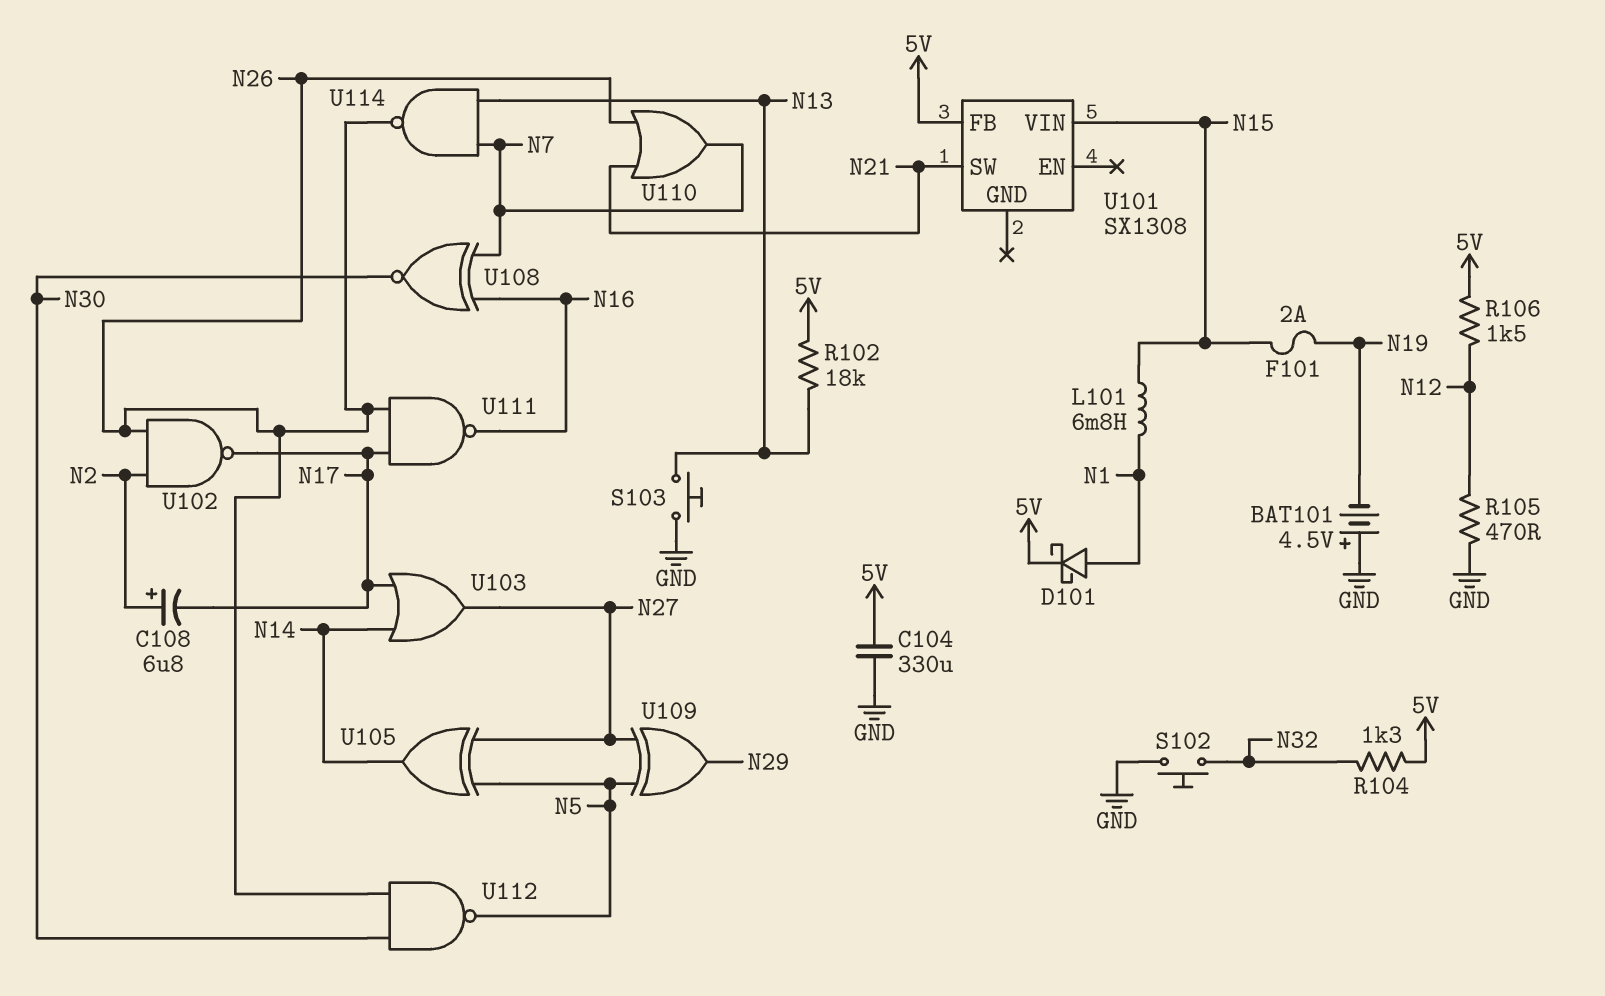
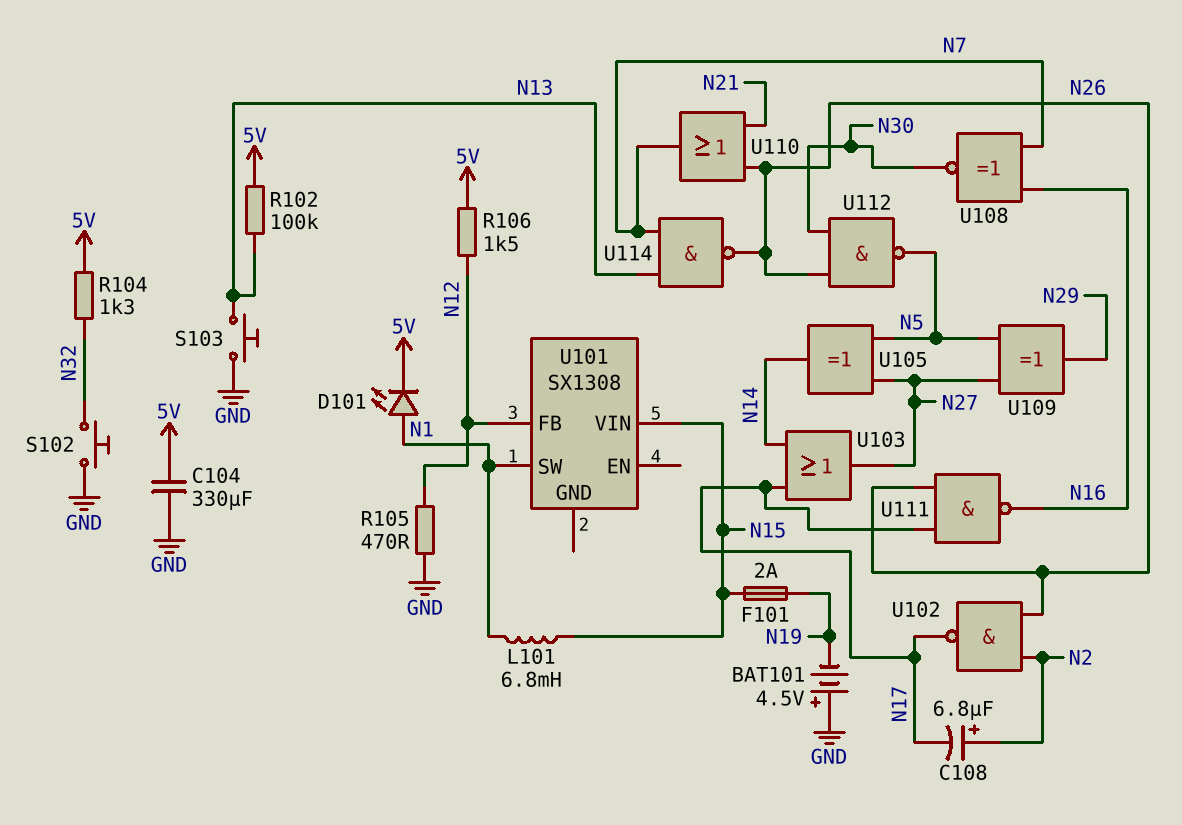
D101: schottky (A N1, K 5V) -> LED (A N1, K 5V)
R102: 18k (5V, N13) -> 100k (5V, N13)
U101 pin FB: 5V -> N12
U101 pin SW: N21 -> N1

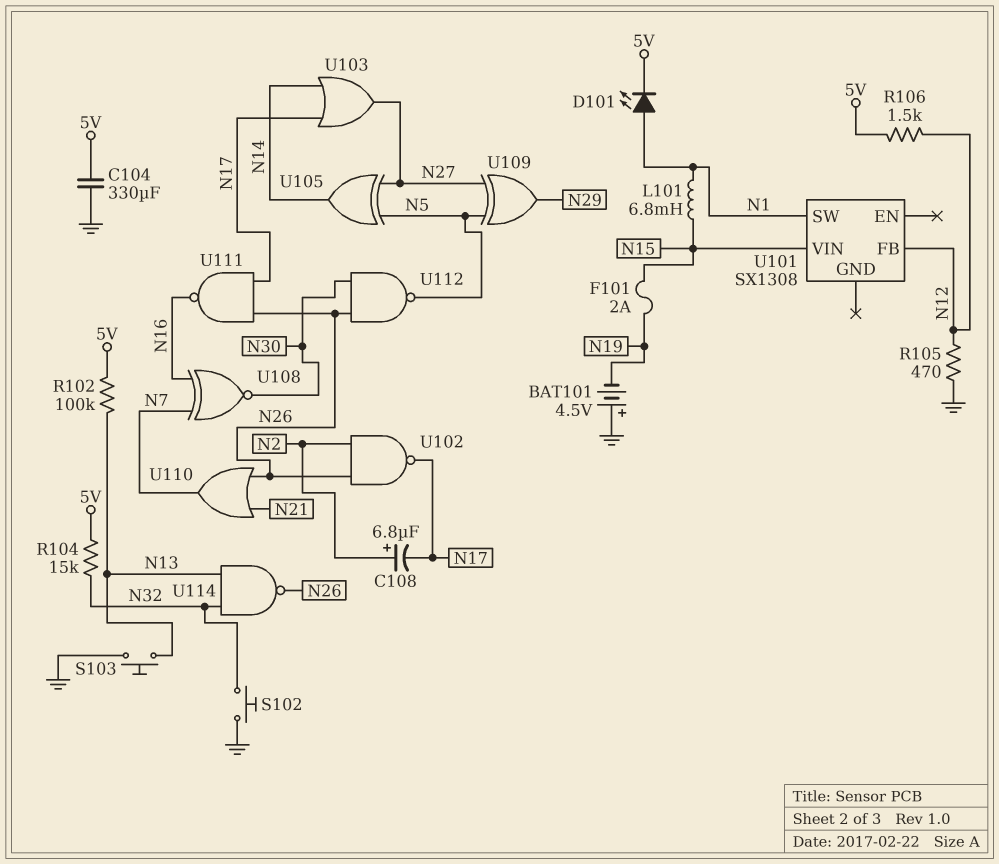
R104: 1.3k (5V, N32) -> 15k (5V, N32)
U114: NAND (in N7, in N13, out N26) -> NAND (in N13, in N32, out N26)

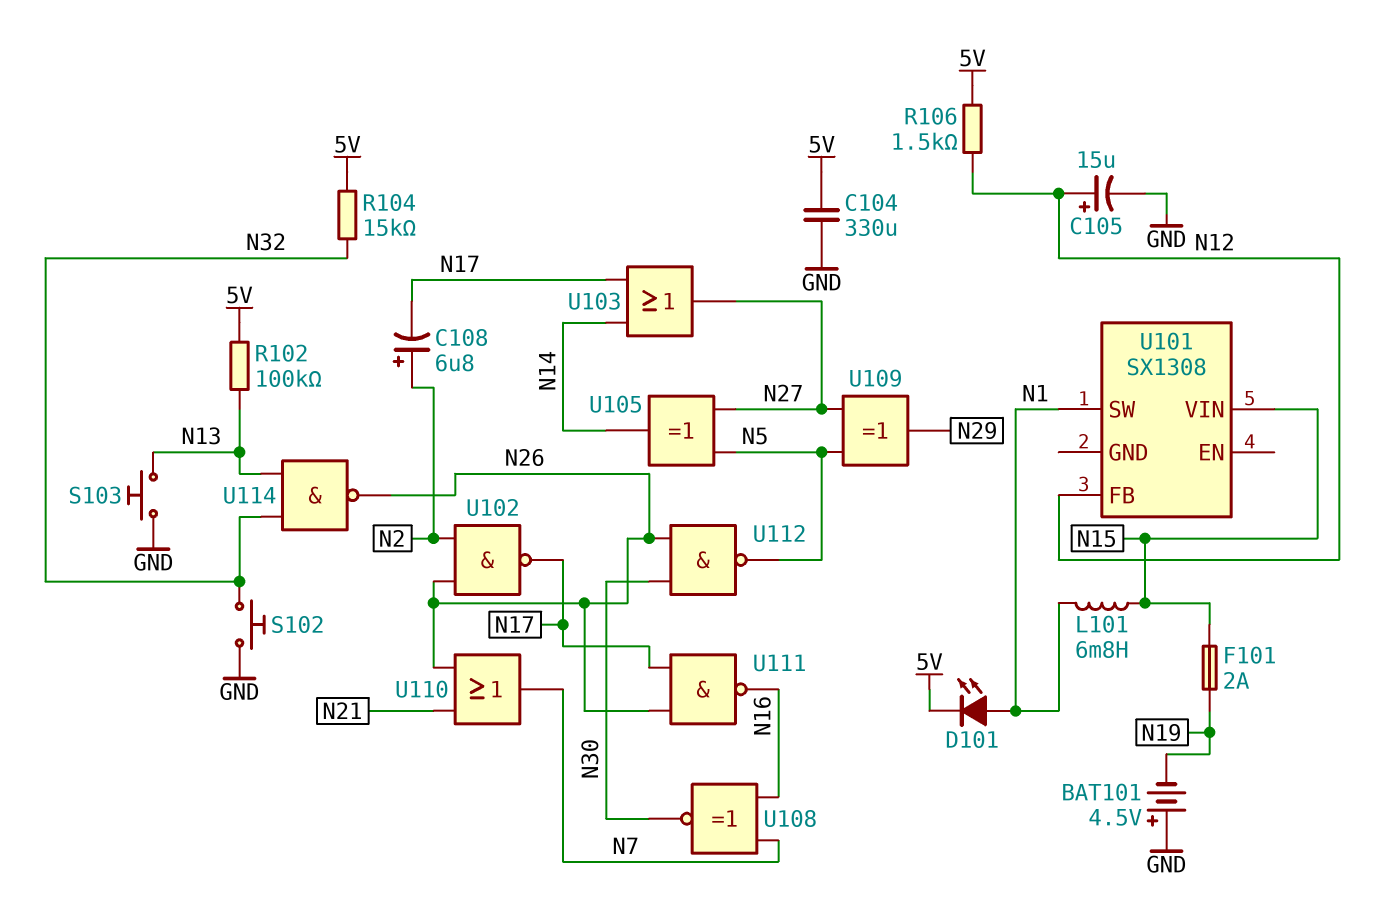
C105: none -> 15uF (plus N12, minus GND)
R105: 470 (GND, N12) -> none

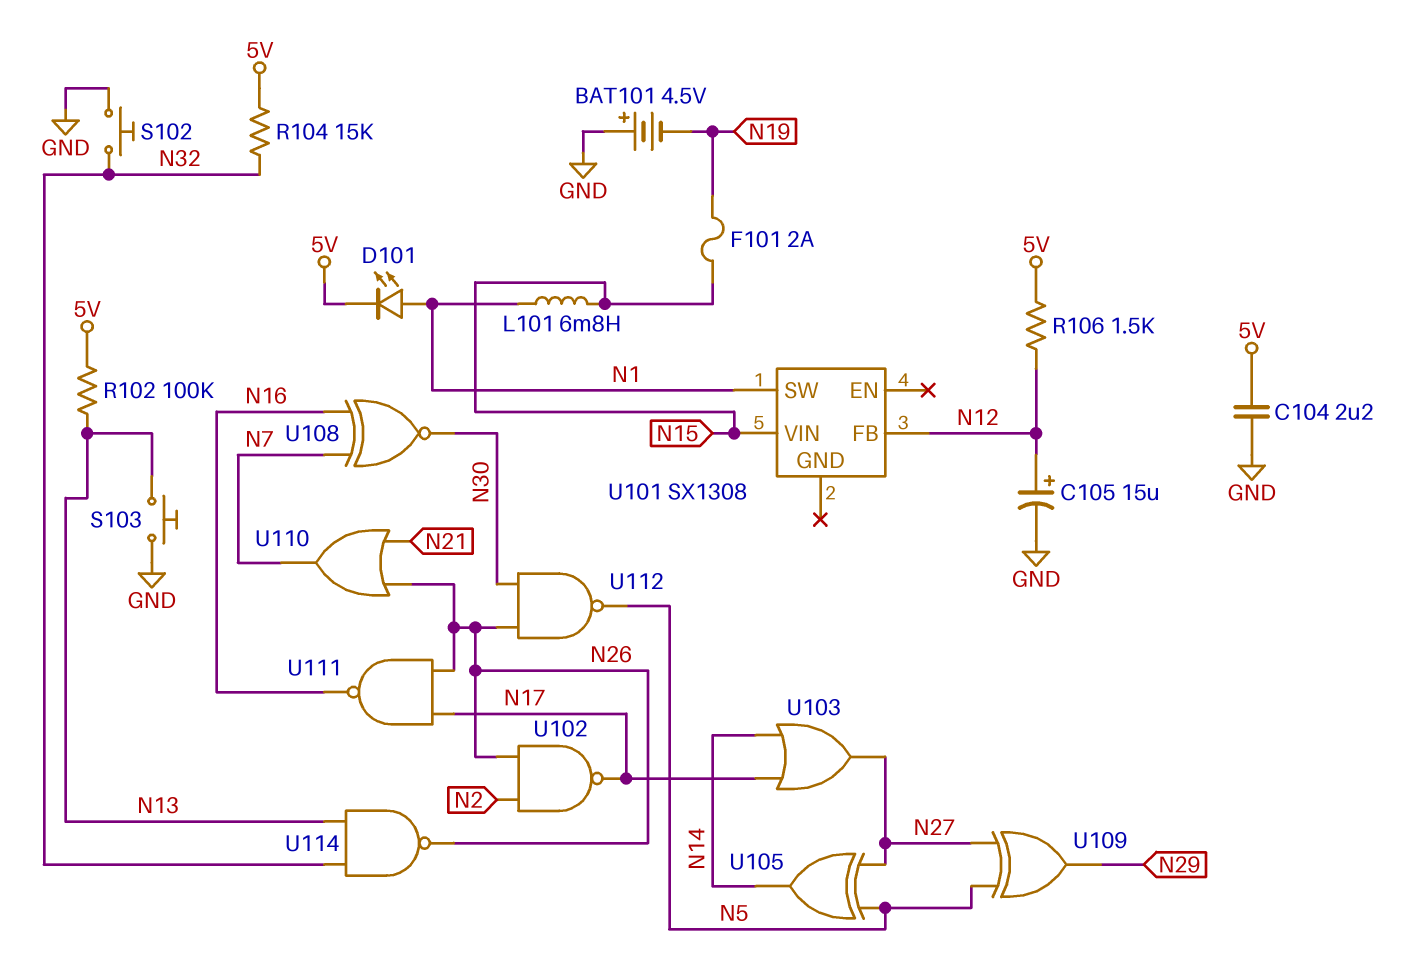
C104: 330uF (5V, GND) -> 2.2uF (5V, GND)
C108: 6.8uF (plus N2, minus N17) -> none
—————
#### [Directions for this task]
In the records above, find the line containing "R104: 1.3k (5V, N32) -> 15k (5V, N32)" and the line containing "C104: 330uF (5V, GND) -> 2.2uF (5V, GND)", then give both of them again word for word along with every line between. Omit any pictures.

#### [Answer]
R104: 1.3k (5V, N32) -> 15k (5V, N32)
U114: NAND (in N7, in N13, out N26) -> NAND (in N13, in N32, out N26)

C105: none -> 15uF (plus N12, minus GND)
R105: 470 (GND, N12) -> none

C104: 330uF (5V, GND) -> 2.2uF (5V, GND)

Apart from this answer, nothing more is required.